▶ **SUPPLIED ENTRIES**
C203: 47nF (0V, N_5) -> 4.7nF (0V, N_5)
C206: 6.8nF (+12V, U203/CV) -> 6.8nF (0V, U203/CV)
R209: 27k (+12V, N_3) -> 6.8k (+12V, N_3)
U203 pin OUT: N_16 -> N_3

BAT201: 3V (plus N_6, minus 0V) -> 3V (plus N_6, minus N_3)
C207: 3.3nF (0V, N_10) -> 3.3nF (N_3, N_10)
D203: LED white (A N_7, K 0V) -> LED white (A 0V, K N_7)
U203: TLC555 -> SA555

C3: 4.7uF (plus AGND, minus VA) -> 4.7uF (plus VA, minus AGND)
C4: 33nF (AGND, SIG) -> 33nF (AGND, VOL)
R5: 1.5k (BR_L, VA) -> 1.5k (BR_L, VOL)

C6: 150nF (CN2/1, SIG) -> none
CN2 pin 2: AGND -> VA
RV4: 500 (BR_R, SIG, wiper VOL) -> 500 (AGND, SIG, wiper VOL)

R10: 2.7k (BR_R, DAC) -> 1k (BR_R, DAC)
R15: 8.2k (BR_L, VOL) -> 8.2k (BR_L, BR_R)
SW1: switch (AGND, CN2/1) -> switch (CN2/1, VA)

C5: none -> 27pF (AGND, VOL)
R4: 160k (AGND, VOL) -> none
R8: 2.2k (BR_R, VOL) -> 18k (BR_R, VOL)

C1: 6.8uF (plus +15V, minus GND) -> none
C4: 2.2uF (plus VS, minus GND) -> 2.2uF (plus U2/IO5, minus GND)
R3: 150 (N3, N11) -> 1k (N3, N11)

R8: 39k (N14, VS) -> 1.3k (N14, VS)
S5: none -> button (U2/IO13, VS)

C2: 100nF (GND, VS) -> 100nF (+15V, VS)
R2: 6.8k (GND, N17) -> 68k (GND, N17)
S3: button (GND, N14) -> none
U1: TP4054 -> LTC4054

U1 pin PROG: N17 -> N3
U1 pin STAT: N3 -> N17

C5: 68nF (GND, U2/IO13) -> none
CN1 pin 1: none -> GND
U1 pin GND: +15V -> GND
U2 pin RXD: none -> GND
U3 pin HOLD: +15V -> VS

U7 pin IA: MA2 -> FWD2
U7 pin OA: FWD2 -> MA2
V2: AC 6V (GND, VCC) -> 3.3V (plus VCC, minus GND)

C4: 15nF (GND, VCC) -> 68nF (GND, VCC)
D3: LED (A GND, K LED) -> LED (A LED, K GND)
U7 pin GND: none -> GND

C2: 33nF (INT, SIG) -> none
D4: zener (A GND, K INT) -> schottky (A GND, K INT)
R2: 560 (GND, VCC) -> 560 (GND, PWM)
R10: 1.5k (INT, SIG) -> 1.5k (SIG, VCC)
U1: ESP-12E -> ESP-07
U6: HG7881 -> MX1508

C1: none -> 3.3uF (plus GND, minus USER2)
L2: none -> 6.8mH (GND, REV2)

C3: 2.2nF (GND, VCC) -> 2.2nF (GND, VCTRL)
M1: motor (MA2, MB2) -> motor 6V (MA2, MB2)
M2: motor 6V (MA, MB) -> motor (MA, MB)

▶ **WHAT TO DO**
Each line of the data that holds the word "minus" should be copied.

▶ **OUTPUT FOR THIS TASK**
BAT201: 3V (plus N_6, minus 0V) -> 3V (plus N_6, minus N_3)
C3: 4.7uF (plus AGND, minus VA) -> 4.7uF (plus VA, minus AGND)
C1: 6.8uF (plus +15V, minus GND) -> none
C4: 2.2uF (plus VS, minus GND) -> 2.2uF (plus U2/IO5, minus GND)
V2: AC 6V (GND, VCC) -> 3.3V (plus VCC, minus GND)
C1: none -> 3.3uF (plus GND, minus USER2)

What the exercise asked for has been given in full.